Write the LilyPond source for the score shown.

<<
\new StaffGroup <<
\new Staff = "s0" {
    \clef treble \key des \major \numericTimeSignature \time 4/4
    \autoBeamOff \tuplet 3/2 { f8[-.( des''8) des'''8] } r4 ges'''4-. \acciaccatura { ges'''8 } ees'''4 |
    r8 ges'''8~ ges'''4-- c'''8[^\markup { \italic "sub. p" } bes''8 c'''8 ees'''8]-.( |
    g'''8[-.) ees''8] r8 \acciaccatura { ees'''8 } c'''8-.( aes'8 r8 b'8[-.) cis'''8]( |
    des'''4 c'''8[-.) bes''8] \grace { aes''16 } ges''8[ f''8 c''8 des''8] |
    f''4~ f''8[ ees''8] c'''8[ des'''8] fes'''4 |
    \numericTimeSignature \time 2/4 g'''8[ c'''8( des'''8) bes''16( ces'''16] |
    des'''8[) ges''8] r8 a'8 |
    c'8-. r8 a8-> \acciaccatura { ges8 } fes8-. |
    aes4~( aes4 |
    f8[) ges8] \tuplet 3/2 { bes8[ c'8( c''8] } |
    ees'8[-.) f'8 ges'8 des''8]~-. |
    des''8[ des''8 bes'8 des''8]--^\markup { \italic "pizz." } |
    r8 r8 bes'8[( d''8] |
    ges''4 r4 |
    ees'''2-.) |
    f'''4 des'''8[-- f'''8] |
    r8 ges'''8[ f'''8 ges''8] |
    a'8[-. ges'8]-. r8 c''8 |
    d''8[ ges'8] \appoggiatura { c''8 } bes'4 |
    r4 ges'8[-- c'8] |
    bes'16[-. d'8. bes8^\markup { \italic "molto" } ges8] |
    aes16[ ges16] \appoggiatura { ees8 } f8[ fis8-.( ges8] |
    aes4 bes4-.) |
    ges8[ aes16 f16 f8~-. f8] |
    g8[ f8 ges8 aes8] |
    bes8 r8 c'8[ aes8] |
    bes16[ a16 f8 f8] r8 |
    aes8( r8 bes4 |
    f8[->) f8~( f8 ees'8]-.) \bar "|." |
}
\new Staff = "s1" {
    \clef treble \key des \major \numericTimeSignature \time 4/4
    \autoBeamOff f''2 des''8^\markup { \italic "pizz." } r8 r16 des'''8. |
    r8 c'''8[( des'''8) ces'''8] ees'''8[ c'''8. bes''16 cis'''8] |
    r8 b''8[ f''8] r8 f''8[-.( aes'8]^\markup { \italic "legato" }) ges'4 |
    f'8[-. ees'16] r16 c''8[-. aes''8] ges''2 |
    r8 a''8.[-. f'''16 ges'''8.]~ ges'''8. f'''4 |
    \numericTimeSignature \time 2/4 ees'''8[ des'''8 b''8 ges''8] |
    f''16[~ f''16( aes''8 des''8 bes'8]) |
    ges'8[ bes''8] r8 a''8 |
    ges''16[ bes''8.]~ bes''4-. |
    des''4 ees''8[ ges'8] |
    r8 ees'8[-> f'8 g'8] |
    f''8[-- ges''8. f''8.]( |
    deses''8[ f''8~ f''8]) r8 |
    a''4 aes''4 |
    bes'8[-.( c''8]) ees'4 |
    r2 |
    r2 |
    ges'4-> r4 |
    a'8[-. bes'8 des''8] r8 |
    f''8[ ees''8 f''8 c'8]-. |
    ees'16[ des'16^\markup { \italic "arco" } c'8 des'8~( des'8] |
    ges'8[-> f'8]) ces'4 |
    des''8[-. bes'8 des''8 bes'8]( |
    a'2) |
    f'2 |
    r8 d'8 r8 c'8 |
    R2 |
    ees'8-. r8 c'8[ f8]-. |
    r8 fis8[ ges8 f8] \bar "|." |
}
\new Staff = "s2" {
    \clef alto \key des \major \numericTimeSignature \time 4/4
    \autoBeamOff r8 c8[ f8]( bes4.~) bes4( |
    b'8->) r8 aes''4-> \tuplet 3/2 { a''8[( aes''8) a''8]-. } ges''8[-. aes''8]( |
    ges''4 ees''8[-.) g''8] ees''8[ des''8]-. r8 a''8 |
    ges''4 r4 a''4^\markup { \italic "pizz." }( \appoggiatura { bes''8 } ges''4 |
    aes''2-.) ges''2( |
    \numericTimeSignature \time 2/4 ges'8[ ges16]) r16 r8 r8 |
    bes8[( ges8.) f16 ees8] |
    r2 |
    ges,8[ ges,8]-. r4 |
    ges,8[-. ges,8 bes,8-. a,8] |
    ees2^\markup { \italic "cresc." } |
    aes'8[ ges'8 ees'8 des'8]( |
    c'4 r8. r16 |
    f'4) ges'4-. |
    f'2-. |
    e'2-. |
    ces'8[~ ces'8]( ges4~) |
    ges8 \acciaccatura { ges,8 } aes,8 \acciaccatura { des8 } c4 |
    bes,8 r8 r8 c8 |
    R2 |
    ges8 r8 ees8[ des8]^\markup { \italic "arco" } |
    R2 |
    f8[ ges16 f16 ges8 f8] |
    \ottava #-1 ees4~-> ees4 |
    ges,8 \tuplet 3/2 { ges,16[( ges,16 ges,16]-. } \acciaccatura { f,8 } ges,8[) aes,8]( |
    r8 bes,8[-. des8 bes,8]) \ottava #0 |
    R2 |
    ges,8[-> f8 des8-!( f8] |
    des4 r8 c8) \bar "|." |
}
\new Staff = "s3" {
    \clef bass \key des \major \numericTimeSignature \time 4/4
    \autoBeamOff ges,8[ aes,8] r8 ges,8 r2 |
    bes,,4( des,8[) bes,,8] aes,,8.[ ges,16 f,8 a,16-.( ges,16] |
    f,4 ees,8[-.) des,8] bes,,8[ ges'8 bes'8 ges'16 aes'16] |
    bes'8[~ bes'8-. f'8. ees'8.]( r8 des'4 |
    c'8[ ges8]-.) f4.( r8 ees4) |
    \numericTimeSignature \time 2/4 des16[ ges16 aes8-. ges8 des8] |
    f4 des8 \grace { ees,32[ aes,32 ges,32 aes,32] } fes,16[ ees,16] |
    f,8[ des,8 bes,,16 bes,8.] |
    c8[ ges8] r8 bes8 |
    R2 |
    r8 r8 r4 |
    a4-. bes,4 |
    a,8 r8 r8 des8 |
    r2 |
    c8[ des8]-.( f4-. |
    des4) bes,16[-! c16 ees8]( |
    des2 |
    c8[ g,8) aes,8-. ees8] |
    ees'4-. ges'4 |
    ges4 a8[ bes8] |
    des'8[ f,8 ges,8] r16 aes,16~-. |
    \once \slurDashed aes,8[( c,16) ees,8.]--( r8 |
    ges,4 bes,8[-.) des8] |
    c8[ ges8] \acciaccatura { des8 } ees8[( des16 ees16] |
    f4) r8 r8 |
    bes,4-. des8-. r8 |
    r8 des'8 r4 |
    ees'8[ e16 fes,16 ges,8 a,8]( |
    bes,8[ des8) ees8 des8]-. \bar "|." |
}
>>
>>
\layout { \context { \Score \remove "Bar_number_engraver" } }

§

## TO BE DONE
Gather every line in the entries above that contains the string "appoggiatura", and reproduce each such line in full.

## TASK RESPONSE
    d''8[ ges'8] \appoggiatura { c''8 } bes'4 |
    aes16[ ges16] \appoggiatura { ees8 } f8[ fis8-.( ges8] |
    ges''4 r4 a''4^\markup { \italic "pizz." }( \appoggiatura { bes''8 } ges''4 |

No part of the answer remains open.